[Opening DATASET section]

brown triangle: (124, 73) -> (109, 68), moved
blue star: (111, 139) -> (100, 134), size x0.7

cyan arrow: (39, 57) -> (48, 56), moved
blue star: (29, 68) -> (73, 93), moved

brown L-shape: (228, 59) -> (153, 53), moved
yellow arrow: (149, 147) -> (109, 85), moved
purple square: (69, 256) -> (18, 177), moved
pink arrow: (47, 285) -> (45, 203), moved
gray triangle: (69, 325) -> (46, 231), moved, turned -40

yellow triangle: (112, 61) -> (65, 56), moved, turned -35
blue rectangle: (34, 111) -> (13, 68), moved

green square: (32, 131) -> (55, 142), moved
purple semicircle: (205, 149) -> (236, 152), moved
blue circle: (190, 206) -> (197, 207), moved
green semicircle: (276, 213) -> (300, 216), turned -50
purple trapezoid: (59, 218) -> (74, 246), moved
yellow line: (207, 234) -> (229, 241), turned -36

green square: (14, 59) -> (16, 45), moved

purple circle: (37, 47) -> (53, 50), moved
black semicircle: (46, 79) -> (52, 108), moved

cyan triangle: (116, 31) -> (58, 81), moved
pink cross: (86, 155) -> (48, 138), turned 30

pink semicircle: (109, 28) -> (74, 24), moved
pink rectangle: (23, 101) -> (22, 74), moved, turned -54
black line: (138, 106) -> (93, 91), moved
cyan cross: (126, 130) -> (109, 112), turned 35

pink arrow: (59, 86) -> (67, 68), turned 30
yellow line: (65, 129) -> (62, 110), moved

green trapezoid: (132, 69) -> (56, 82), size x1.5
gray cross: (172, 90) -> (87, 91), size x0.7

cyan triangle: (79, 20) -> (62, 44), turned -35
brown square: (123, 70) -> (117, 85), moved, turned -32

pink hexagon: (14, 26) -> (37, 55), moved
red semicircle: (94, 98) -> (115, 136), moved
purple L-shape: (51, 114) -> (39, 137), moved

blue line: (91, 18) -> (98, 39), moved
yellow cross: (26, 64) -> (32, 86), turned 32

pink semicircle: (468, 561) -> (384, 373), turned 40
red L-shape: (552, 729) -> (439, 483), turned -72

[Closing DATASET section]

GOAL OF THE EXERCISE: Taking the entries above, write out exactly each line from the one holding "yellow triangle: (112, 61)" to the one holding "green trapezoid: (132, 69)", both included, and stop there.

FINISHED TASK:
yellow triangle: (112, 61) -> (65, 56), moved, turned -35
blue rectangle: (34, 111) -> (13, 68), moved

green square: (32, 131) -> (55, 142), moved
purple semicircle: (205, 149) -> (236, 152), moved
blue circle: (190, 206) -> (197, 207), moved
green semicircle: (276, 213) -> (300, 216), turned -50
purple trapezoid: (59, 218) -> (74, 246), moved
yellow line: (207, 234) -> (229, 241), turned -36

green square: (14, 59) -> (16, 45), moved

purple circle: (37, 47) -> (53, 50), moved
black semicircle: (46, 79) -> (52, 108), moved

cyan triangle: (116, 31) -> (58, 81), moved
pink cross: (86, 155) -> (48, 138), turned 30

pink semicircle: (109, 28) -> (74, 24), moved
pink rectangle: (23, 101) -> (22, 74), moved, turned -54
black line: (138, 106) -> (93, 91), moved
cyan cross: (126, 130) -> (109, 112), turned 35

pink arrow: (59, 86) -> (67, 68), turned 30
yellow line: (65, 129) -> (62, 110), moved

green trapezoid: (132, 69) -> (56, 82), size x1.5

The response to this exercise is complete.